== Stored data ==

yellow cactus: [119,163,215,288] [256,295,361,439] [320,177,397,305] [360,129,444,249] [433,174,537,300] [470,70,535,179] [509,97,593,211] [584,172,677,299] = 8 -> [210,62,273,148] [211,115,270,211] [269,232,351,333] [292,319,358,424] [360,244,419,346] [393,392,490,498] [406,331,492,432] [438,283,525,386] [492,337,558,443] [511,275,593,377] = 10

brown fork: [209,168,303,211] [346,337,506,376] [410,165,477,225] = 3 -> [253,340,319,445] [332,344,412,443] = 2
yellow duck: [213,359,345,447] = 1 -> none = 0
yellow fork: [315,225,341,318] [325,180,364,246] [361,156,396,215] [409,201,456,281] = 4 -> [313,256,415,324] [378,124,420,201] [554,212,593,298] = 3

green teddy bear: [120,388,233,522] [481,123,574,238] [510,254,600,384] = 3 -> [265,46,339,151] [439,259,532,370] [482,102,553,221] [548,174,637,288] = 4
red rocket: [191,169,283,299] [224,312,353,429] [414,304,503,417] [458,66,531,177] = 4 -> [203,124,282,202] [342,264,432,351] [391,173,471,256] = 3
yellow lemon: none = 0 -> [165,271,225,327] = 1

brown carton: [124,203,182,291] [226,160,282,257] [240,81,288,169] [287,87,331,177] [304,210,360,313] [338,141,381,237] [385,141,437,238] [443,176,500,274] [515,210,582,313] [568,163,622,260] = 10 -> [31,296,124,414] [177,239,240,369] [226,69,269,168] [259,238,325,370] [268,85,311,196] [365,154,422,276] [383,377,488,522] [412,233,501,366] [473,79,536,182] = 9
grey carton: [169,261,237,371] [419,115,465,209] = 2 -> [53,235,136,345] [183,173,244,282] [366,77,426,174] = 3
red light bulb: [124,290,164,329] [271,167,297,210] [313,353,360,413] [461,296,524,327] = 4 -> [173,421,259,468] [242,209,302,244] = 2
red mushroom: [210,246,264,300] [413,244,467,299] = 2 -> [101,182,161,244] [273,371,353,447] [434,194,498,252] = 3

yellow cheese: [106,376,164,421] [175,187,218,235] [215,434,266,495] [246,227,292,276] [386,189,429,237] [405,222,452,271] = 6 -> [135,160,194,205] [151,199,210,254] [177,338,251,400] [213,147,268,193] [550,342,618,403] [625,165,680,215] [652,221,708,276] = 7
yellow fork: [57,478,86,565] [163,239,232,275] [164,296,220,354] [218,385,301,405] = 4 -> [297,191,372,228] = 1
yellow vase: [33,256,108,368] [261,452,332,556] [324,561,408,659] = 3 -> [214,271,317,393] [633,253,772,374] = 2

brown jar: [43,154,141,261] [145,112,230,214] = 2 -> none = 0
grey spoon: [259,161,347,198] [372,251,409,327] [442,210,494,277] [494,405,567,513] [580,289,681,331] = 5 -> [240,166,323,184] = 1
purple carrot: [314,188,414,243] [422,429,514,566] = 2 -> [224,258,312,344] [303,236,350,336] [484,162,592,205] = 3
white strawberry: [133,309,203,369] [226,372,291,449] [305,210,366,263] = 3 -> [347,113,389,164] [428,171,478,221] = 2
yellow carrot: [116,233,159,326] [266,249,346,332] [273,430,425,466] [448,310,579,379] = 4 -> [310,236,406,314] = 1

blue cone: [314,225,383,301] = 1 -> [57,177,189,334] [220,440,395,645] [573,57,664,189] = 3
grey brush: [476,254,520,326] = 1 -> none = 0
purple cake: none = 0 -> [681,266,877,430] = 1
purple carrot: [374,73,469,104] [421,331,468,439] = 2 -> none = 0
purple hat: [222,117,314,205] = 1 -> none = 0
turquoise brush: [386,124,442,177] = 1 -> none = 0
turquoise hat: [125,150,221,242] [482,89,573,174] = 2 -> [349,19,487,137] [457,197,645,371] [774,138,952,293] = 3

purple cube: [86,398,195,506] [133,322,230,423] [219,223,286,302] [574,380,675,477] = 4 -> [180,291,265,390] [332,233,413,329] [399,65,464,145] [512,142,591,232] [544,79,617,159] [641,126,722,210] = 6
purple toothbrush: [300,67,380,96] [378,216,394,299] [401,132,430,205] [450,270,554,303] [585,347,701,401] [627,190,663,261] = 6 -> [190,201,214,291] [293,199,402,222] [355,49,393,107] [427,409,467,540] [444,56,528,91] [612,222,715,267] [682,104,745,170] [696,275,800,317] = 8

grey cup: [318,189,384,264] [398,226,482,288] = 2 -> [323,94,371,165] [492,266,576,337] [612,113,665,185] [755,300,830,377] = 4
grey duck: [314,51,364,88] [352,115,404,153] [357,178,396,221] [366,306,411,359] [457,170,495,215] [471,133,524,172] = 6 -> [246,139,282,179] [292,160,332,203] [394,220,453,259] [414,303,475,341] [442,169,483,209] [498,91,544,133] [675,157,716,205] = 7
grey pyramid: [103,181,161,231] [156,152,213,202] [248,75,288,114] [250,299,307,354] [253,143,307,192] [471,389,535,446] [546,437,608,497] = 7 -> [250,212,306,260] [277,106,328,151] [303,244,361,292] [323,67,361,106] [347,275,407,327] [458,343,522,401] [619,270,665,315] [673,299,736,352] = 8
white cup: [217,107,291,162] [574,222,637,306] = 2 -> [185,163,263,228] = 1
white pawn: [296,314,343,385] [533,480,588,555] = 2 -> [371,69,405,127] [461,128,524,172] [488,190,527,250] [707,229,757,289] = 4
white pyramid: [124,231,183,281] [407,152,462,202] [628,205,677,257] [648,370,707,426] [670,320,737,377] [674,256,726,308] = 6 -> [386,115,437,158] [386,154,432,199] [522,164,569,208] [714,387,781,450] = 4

===

## What is required
Reproduce verbatim only this range: the first line of the material through the line that contains "grey carton: [169,261,237,371]", inclusive.

## Solution for this exercise
yellow cactus: [119,163,215,288] [256,295,361,439] [320,177,397,305] [360,129,444,249] [433,174,537,300] [470,70,535,179] [509,97,593,211] [584,172,677,299] = 8 -> [210,62,273,148] [211,115,270,211] [269,232,351,333] [292,319,358,424] [360,244,419,346] [393,392,490,498] [406,331,492,432] [438,283,525,386] [492,337,558,443] [511,275,593,377] = 10

brown fork: [209,168,303,211] [346,337,506,376] [410,165,477,225] = 3 -> [253,340,319,445] [332,344,412,443] = 2
yellow duck: [213,359,345,447] = 1 -> none = 0
yellow fork: [315,225,341,318] [325,180,364,246] [361,156,396,215] [409,201,456,281] = 4 -> [313,256,415,324] [378,124,420,201] [554,212,593,298] = 3

green teddy bear: [120,388,233,522] [481,123,574,238] [510,254,600,384] = 3 -> [265,46,339,151] [439,259,532,370] [482,102,553,221] [548,174,637,288] = 4
red rocket: [191,169,283,299] [224,312,353,429] [414,304,503,417] [458,66,531,177] = 4 -> [203,124,282,202] [342,264,432,351] [391,173,471,256] = 3
yellow lemon: none = 0 -> [165,271,225,327] = 1

brown carton: [124,203,182,291] [226,160,282,257] [240,81,288,169] [287,87,331,177] [304,210,360,313] [338,141,381,237] [385,141,437,238] [443,176,500,274] [515,210,582,313] [568,163,622,260] = 10 -> [31,296,124,414] [177,239,240,369] [226,69,269,168] [259,238,325,370] [268,85,311,196] [365,154,422,276] [383,377,488,522] [412,233,501,366] [473,79,536,182] = 9
grey carton: [169,261,237,371] [419,115,465,209] = 2 -> [53,235,136,345] [183,173,244,282] [366,77,426,174] = 3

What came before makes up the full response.